**Problem:**
Type the listing below out again exactly. No images.

[Opening Input data section]

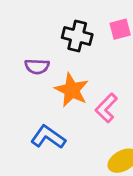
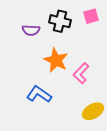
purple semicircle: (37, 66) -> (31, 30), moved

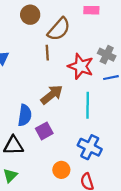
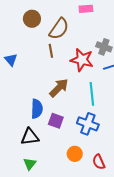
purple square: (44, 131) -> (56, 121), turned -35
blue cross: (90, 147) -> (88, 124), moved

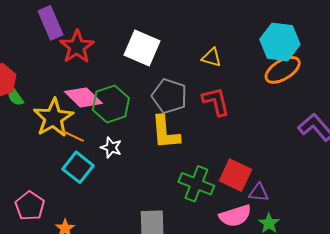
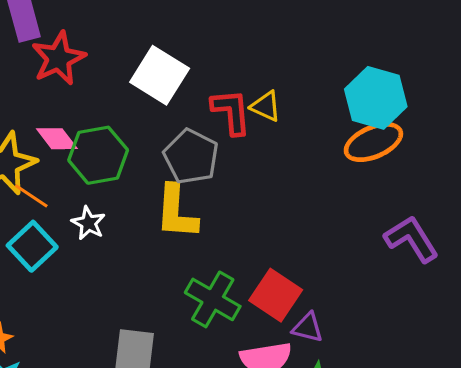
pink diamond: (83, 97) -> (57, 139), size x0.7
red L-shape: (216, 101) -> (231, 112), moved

[Closing Input data section]

**Output for this exercise:**
purple semicircle: (37, 66) -> (31, 30), moved

purple square: (44, 131) -> (56, 121), turned -35
blue cross: (90, 147) -> (88, 124), moved

pink diamond: (83, 97) -> (57, 139), size x0.7
red L-shape: (216, 101) -> (231, 112), moved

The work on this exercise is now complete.